Data excerpts:
────────────────────
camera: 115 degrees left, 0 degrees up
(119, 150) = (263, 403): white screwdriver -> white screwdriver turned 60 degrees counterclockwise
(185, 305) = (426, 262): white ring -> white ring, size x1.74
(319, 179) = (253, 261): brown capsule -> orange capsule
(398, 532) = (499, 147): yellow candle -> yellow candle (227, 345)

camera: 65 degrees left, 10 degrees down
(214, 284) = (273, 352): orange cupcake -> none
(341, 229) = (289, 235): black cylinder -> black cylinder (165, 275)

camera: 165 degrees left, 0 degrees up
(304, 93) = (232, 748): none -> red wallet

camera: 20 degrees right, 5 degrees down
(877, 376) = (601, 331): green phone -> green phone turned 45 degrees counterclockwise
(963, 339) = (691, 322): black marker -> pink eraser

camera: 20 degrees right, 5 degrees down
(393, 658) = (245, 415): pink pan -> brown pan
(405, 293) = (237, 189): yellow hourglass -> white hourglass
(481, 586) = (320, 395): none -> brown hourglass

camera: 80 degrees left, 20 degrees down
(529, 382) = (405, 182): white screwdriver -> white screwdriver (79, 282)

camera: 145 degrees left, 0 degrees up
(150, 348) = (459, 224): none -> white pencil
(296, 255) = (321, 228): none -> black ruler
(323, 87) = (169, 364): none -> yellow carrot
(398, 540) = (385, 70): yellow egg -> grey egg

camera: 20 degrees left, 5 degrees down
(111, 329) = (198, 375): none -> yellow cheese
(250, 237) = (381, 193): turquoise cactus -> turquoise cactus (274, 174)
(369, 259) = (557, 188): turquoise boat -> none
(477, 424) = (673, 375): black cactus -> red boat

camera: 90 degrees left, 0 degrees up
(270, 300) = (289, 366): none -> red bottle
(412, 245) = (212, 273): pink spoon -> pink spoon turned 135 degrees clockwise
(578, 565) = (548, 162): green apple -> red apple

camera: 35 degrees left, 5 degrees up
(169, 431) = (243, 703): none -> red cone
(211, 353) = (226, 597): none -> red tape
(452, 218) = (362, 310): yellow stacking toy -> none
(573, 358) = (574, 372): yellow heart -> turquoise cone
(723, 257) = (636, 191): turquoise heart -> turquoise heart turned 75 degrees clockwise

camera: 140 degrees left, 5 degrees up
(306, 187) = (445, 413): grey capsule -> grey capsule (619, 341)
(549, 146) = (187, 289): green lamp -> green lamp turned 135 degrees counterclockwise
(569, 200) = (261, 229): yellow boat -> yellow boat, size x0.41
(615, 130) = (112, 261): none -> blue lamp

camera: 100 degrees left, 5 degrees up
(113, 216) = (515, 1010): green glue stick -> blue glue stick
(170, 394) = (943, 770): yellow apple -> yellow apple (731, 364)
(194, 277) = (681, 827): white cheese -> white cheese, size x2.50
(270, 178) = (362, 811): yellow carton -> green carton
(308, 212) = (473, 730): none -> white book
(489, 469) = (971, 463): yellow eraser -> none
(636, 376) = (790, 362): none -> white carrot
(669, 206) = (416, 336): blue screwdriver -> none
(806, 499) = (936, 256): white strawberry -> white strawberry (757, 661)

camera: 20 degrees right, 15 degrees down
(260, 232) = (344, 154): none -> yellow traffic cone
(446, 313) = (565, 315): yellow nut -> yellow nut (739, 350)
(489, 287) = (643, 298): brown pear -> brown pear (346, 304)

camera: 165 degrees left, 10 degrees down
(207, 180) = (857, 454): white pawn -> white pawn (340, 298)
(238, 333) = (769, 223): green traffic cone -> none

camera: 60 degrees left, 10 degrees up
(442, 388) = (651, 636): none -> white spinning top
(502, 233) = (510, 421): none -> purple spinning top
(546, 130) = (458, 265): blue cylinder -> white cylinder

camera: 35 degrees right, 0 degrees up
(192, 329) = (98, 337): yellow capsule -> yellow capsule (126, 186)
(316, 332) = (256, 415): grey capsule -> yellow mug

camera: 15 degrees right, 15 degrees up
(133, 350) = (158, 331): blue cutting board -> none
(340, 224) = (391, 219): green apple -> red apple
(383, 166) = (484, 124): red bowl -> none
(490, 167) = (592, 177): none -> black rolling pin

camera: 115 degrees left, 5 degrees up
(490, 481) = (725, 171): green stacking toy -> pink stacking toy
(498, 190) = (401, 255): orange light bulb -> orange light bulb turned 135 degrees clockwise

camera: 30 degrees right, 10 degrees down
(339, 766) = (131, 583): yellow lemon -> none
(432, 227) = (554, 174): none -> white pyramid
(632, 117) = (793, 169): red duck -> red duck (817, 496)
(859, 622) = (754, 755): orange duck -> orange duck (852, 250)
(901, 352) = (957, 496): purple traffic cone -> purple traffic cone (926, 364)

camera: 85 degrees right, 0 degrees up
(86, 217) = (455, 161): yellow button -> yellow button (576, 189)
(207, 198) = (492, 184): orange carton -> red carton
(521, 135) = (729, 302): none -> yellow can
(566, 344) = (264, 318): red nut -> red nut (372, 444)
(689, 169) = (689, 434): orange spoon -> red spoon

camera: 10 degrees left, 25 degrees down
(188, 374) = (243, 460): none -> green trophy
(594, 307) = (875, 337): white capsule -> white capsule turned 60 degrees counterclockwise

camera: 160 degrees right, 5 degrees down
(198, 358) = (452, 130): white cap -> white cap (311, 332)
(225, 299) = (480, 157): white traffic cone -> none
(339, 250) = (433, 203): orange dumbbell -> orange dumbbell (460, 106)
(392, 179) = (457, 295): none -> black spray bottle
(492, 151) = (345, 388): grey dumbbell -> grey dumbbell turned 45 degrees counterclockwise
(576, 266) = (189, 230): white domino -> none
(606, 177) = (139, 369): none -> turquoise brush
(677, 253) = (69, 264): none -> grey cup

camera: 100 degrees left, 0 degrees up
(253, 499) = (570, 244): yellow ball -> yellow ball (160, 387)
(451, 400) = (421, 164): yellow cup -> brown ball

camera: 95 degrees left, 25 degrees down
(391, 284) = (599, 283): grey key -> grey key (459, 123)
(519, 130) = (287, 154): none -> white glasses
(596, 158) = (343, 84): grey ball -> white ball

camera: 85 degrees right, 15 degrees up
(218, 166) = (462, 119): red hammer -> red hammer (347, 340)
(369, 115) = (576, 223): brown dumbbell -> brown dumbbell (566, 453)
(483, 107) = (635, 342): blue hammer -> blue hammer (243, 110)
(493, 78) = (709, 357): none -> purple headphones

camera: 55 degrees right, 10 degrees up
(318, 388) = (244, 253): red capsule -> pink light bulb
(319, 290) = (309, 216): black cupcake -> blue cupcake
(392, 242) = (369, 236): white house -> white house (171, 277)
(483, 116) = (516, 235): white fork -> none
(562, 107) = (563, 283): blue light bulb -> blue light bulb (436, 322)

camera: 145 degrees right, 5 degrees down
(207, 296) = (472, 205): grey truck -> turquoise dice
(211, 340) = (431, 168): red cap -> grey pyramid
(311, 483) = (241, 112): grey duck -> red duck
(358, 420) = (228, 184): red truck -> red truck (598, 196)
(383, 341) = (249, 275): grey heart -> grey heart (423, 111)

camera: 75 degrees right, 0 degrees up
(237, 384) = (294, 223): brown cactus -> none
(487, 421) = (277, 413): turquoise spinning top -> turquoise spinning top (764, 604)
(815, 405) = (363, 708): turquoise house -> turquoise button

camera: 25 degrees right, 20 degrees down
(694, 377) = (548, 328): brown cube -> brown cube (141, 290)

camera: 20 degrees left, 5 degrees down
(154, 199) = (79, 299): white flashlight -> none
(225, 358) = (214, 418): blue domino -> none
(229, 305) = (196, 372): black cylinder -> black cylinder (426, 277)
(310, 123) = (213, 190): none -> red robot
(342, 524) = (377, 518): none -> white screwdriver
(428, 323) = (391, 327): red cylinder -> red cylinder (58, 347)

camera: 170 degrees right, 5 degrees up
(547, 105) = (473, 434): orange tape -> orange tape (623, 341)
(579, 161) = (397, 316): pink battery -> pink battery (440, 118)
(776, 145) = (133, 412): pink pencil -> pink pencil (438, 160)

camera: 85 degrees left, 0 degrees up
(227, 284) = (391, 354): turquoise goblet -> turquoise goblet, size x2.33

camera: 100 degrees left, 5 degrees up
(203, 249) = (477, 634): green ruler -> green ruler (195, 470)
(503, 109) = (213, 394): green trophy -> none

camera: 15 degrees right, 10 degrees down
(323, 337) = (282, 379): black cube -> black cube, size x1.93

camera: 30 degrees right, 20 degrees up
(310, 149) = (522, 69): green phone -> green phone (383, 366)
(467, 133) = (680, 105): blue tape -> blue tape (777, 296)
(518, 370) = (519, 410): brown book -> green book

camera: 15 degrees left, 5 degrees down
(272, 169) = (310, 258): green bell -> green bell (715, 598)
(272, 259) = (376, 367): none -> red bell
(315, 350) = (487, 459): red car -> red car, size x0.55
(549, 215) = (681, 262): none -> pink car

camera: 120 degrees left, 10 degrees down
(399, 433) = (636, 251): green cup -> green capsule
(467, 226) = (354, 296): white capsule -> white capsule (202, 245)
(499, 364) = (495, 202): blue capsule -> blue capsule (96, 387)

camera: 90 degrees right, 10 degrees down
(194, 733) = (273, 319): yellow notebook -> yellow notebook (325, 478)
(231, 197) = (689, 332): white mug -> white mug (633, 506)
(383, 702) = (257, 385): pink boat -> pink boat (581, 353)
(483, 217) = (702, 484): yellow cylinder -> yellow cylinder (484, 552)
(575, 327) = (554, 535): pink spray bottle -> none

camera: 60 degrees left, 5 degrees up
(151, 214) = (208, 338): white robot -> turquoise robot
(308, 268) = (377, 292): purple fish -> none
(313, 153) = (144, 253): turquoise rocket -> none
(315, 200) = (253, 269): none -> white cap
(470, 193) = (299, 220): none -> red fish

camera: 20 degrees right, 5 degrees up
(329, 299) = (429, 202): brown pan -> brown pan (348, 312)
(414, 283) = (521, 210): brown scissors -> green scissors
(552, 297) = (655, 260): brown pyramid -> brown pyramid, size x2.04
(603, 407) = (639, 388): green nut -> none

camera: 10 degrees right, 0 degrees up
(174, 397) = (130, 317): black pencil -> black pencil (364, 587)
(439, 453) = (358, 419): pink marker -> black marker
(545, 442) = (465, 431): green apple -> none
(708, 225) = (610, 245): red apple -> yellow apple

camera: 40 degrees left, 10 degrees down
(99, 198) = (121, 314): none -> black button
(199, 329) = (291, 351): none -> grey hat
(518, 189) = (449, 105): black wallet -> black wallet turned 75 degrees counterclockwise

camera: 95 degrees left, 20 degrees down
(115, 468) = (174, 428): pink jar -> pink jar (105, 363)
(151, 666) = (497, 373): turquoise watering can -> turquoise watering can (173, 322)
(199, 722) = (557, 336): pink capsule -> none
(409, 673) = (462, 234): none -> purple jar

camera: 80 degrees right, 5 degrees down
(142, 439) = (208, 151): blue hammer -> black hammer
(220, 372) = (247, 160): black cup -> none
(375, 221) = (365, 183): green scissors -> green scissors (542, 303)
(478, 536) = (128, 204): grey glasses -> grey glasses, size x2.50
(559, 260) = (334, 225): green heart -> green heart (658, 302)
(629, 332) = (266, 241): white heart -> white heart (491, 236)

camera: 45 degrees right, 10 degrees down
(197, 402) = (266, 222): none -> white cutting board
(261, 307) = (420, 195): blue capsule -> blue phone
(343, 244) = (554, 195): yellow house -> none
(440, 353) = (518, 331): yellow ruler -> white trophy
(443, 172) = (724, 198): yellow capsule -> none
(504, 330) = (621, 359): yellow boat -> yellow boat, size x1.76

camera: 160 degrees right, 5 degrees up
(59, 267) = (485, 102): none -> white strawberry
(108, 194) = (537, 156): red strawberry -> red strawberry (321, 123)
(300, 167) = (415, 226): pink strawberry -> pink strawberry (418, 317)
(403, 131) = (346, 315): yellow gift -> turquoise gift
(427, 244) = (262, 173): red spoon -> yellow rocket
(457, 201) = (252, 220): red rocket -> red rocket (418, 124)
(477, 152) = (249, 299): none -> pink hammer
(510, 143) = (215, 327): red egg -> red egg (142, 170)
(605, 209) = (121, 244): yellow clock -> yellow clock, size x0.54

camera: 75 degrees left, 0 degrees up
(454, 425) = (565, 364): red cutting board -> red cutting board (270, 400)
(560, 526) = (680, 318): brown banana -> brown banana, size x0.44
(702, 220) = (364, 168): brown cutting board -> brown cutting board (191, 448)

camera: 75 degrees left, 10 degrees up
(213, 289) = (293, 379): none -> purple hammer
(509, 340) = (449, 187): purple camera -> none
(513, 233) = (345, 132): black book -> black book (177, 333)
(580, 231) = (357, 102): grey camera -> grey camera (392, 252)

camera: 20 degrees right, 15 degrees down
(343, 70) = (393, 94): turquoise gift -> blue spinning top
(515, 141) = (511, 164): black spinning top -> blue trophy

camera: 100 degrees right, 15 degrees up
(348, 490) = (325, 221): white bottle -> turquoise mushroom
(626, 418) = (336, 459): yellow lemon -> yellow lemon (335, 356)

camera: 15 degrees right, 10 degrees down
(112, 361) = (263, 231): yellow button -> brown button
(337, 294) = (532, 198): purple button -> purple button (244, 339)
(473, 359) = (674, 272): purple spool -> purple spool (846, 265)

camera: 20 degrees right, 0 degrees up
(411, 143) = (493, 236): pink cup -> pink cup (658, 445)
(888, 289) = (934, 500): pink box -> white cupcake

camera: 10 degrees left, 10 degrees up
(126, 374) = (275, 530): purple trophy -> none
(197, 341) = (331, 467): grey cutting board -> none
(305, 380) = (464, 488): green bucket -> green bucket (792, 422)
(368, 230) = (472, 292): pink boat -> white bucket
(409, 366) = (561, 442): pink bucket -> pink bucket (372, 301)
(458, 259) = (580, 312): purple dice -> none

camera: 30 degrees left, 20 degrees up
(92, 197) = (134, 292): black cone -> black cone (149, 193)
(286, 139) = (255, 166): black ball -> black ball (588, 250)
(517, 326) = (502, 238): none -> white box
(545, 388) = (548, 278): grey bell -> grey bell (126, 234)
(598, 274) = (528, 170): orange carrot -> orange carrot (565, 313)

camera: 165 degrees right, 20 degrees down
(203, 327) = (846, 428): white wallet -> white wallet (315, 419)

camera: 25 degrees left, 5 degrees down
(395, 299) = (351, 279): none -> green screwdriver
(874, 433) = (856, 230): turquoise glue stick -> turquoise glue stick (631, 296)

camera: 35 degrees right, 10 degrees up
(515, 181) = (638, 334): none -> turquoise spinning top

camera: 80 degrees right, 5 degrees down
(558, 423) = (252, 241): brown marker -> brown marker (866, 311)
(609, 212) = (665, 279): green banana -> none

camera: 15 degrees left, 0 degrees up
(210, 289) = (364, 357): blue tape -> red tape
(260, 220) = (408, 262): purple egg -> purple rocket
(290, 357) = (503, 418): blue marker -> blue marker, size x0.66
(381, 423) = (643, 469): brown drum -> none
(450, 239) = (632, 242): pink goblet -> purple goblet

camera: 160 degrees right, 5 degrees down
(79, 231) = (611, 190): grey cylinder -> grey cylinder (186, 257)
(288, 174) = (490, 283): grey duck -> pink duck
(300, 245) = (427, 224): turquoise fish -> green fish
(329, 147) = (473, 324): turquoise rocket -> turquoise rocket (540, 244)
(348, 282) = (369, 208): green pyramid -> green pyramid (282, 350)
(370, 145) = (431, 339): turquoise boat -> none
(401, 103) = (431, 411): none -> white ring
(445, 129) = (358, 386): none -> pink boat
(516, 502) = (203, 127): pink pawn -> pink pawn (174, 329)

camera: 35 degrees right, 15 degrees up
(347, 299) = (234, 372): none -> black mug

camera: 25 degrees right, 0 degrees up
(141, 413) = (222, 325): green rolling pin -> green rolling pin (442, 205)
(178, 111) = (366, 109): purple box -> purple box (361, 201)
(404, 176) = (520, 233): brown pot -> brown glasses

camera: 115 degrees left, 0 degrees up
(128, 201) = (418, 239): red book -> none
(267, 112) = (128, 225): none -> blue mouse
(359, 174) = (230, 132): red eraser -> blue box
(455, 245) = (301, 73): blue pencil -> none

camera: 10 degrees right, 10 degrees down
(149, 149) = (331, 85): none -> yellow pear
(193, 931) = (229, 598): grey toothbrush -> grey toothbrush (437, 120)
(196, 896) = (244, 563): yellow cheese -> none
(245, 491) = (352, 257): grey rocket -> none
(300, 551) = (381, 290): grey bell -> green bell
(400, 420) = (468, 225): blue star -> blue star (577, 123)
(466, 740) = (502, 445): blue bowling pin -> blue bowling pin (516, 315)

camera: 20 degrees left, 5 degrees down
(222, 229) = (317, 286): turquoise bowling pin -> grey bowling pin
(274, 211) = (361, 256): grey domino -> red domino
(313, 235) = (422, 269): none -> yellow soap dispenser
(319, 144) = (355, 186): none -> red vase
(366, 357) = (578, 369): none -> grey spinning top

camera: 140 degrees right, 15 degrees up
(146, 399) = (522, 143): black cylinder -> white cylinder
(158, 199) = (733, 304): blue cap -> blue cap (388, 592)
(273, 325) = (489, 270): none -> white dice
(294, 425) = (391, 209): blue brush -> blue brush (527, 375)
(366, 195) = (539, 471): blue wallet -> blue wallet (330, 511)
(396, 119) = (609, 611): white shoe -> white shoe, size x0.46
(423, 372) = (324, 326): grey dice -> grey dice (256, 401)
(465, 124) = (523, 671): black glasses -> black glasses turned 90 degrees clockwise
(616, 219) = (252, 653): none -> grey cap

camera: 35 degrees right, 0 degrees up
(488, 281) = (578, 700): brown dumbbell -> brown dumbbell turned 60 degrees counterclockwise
────────────────────
Your goal:
Above are some records; copy each line there that contains "robot".

Output of the exercise:
(310, 123) = (213, 190): none -> red robot
(151, 214) = (208, 338): white robot -> turquoise robot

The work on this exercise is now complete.